------ Dataset entries ------
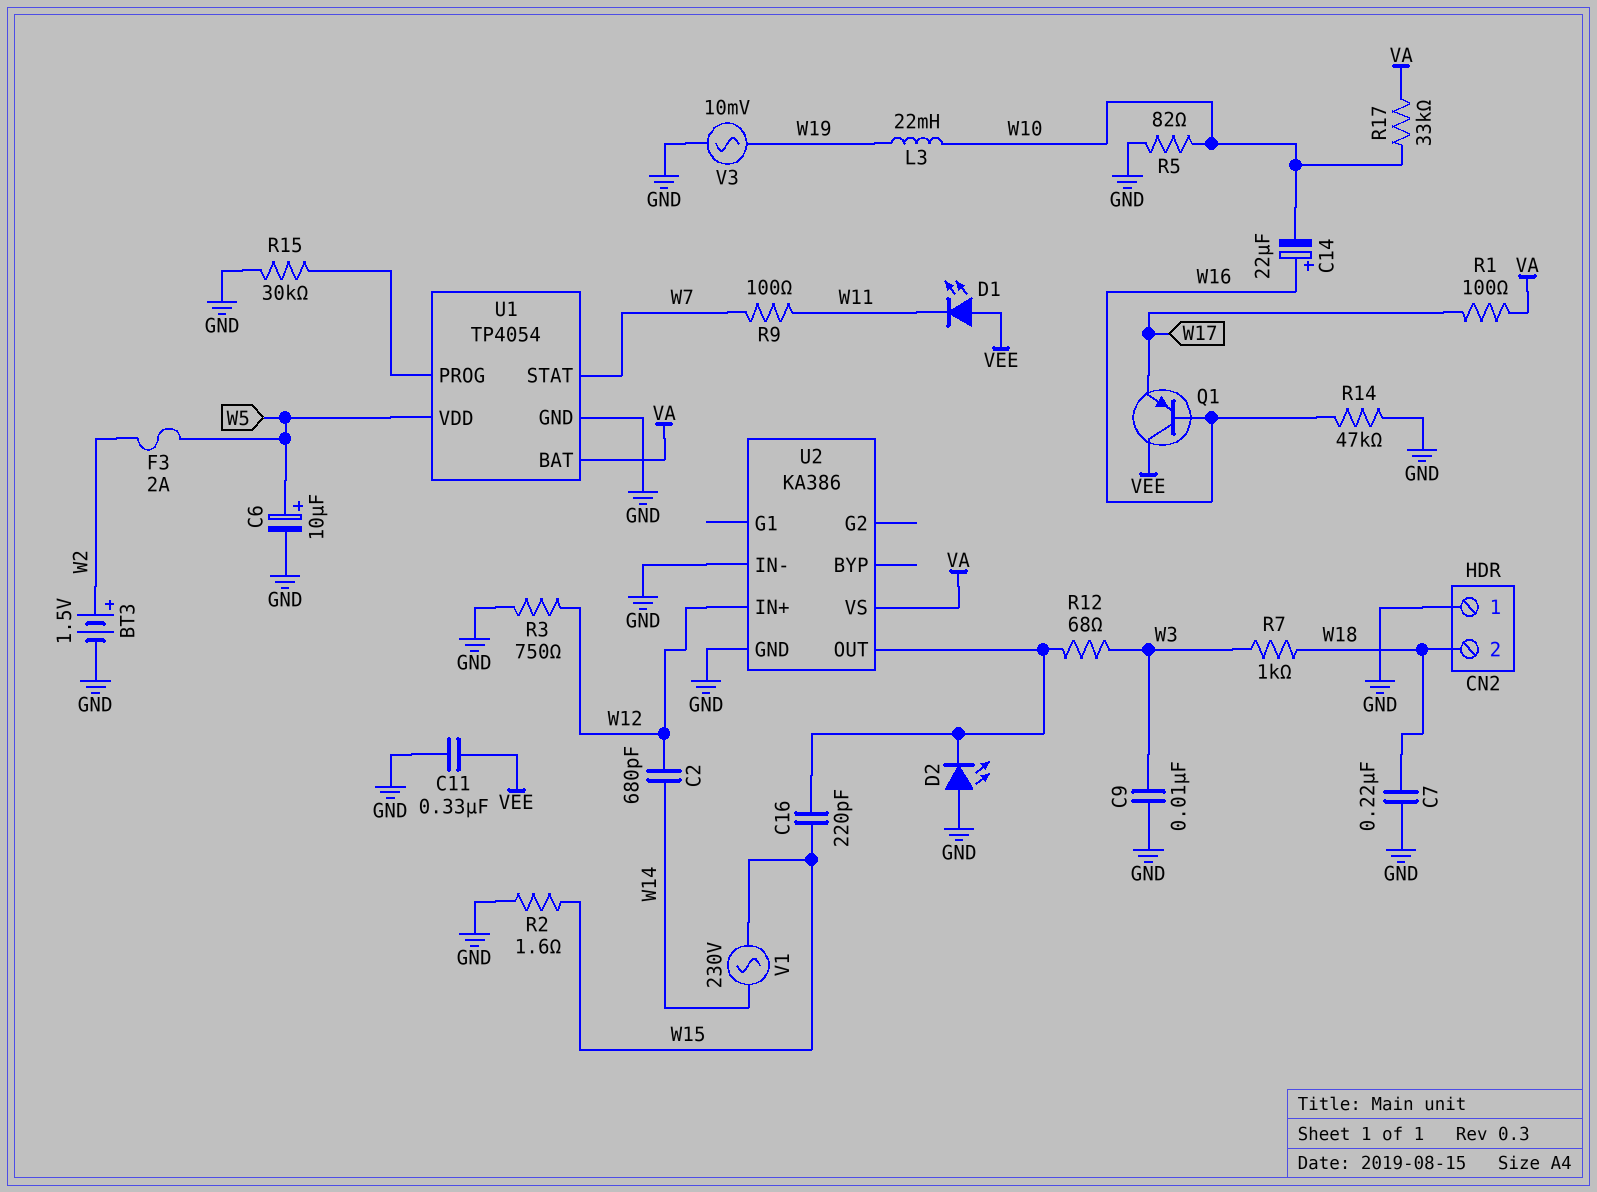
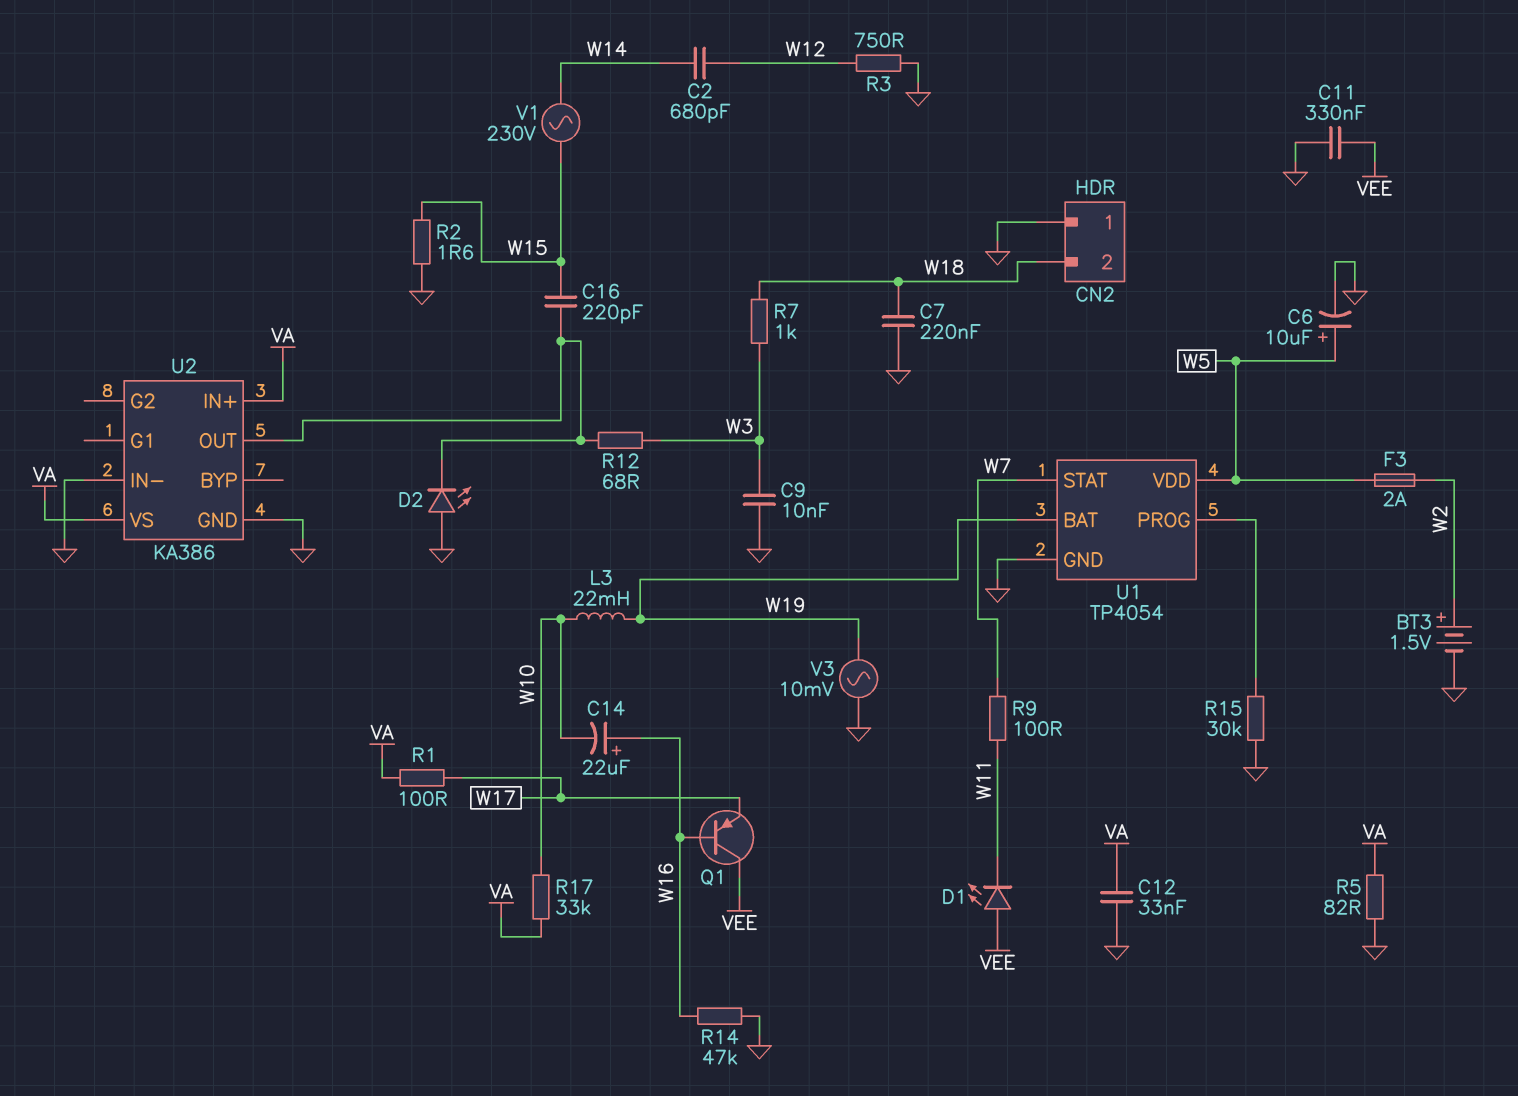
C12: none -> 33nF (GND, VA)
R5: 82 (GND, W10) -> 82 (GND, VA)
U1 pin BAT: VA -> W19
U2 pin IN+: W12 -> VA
------
------ Dataset entries ------
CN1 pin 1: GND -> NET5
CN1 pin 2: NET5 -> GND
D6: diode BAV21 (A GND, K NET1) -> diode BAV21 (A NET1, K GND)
------
------ Dataset entries ------
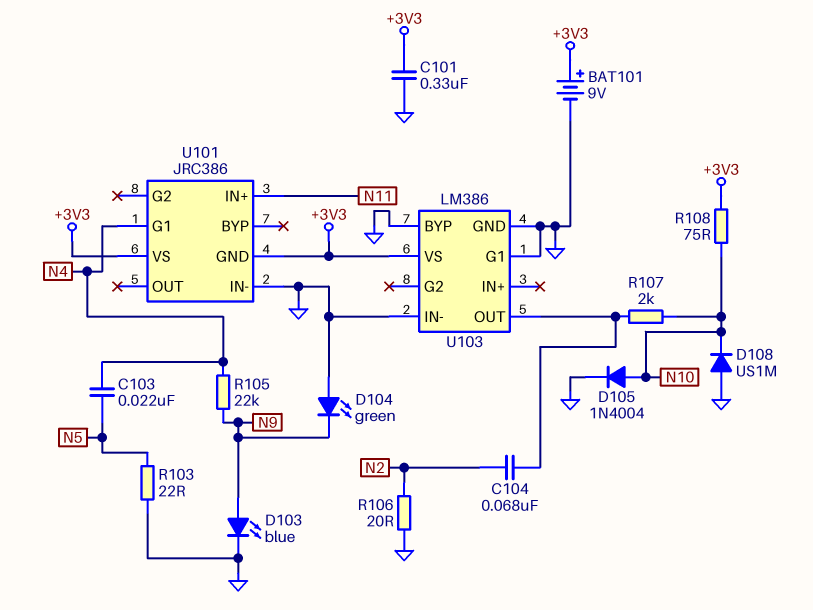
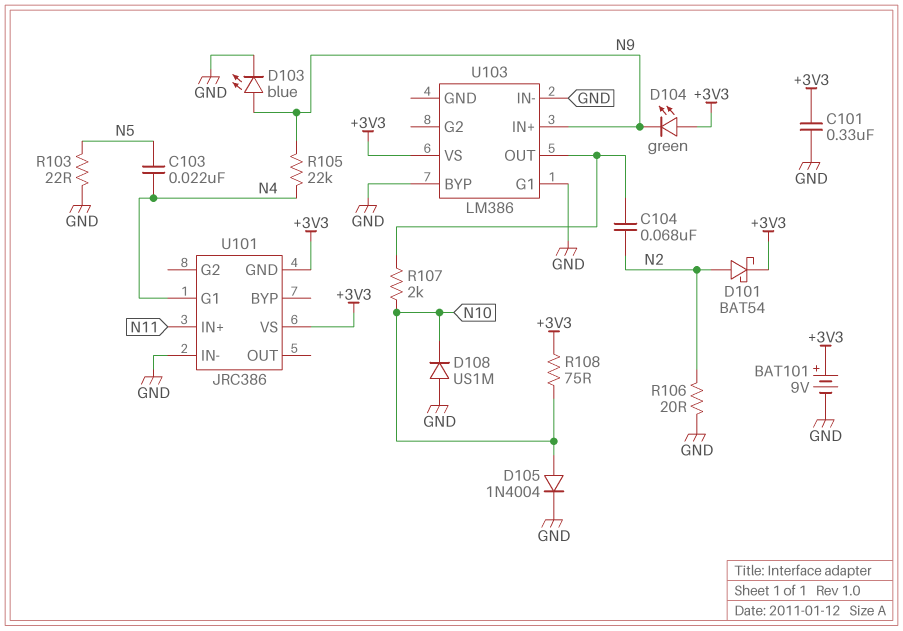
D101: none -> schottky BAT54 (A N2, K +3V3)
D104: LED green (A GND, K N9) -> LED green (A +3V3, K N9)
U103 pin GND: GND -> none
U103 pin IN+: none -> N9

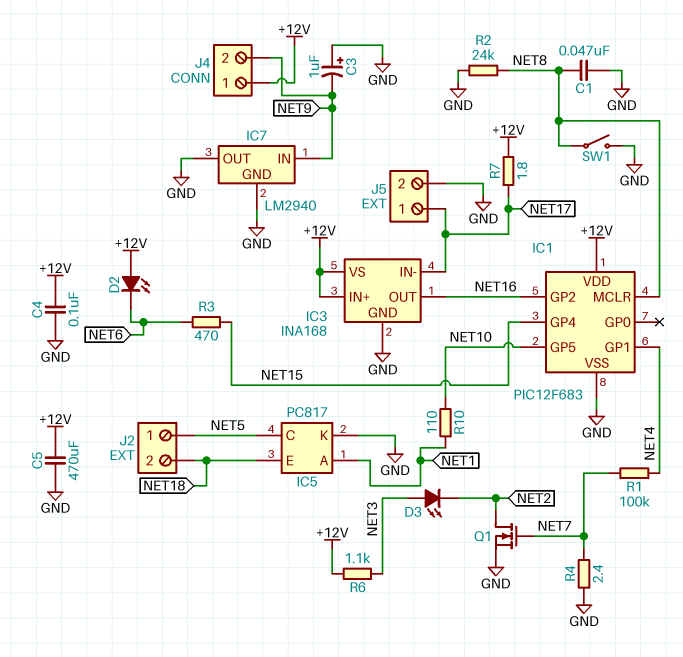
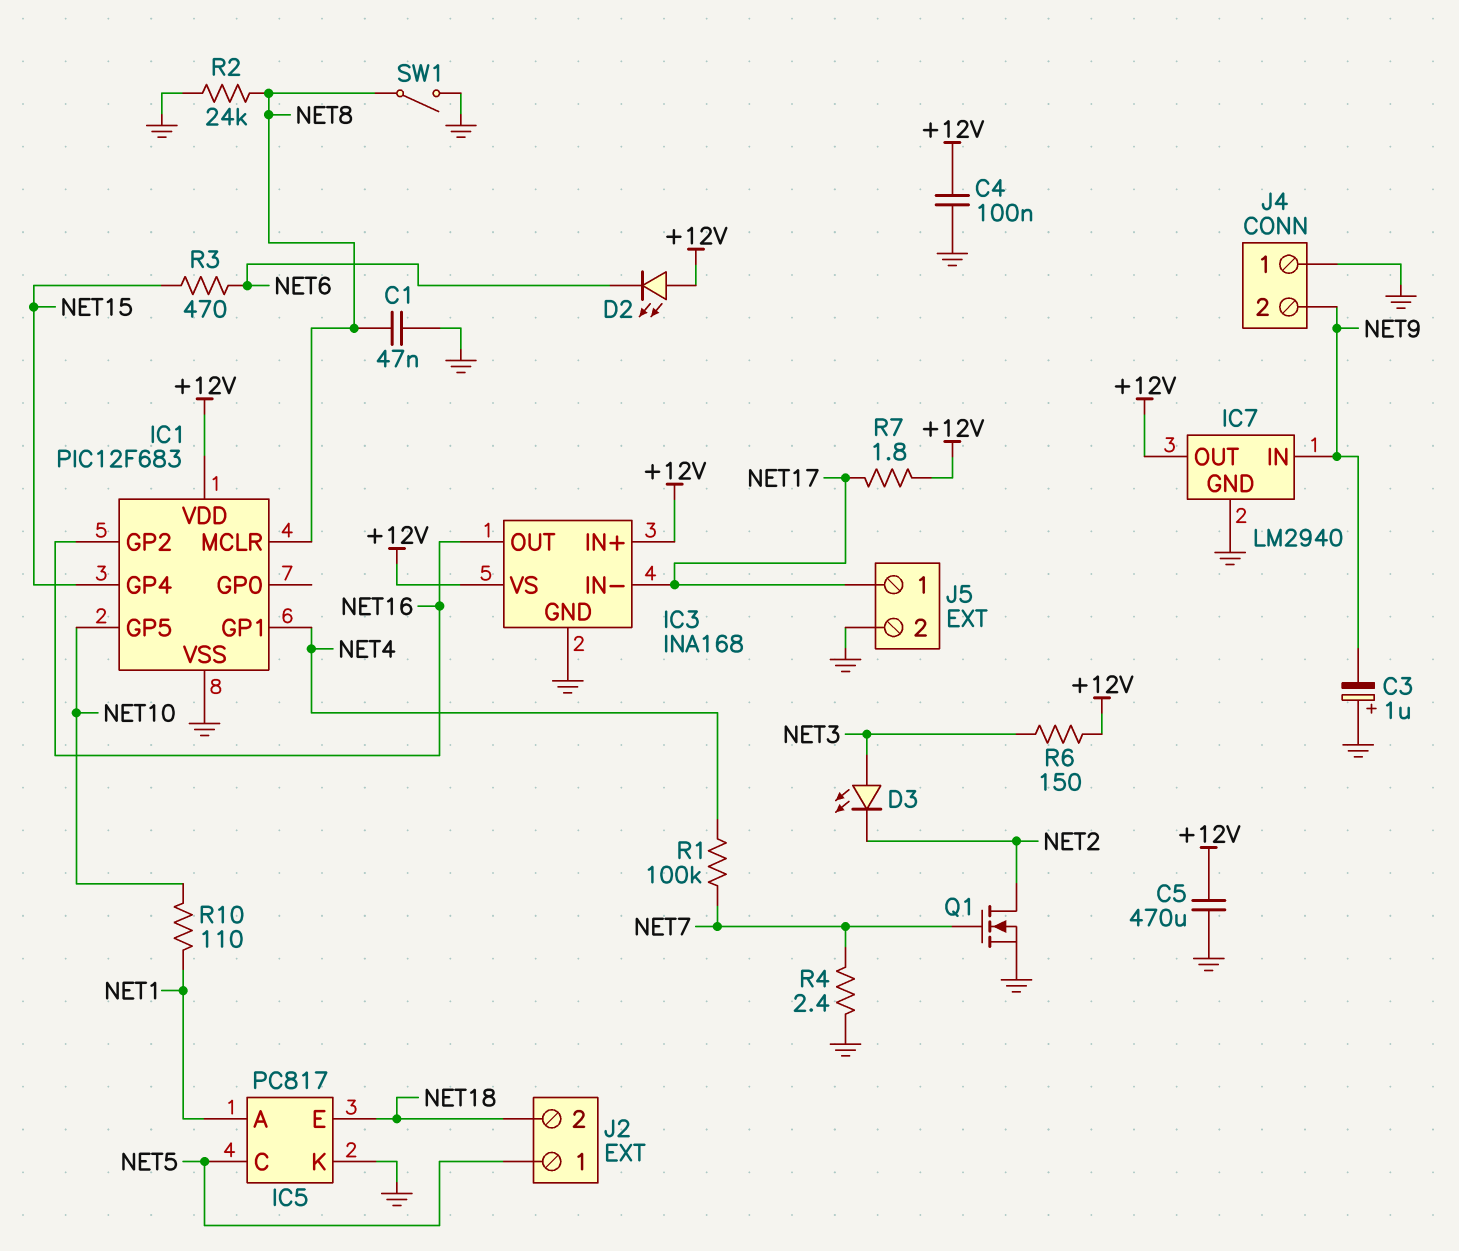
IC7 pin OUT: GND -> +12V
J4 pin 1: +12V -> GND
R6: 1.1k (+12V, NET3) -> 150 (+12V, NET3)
------
## Brief
Only a number should be returned: the count of lines above that include "none".

## Solution below
4